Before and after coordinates
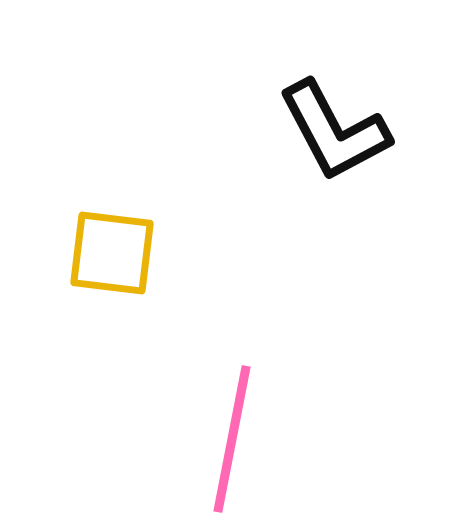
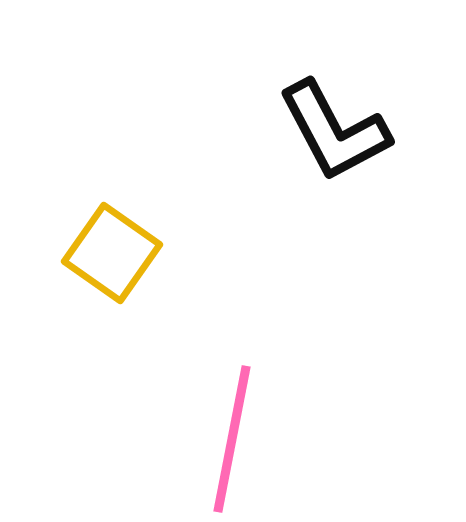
yellow square: rotated 28 degrees clockwise
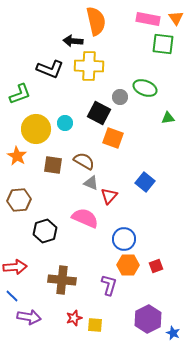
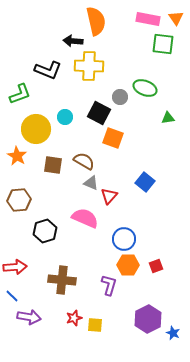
black L-shape: moved 2 px left, 1 px down
cyan circle: moved 6 px up
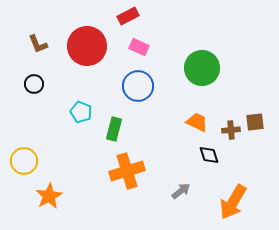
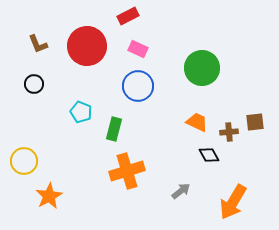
pink rectangle: moved 1 px left, 2 px down
brown cross: moved 2 px left, 2 px down
black diamond: rotated 10 degrees counterclockwise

About this exercise:
Return the data word for word without its pictures.

Response below:
yellow square: rotated 28 degrees clockwise
black L-shape: moved 2 px left, 1 px down
cyan circle: moved 6 px up
pink rectangle: moved 1 px left, 2 px down
brown cross: moved 2 px left, 2 px down
black diamond: rotated 10 degrees counterclockwise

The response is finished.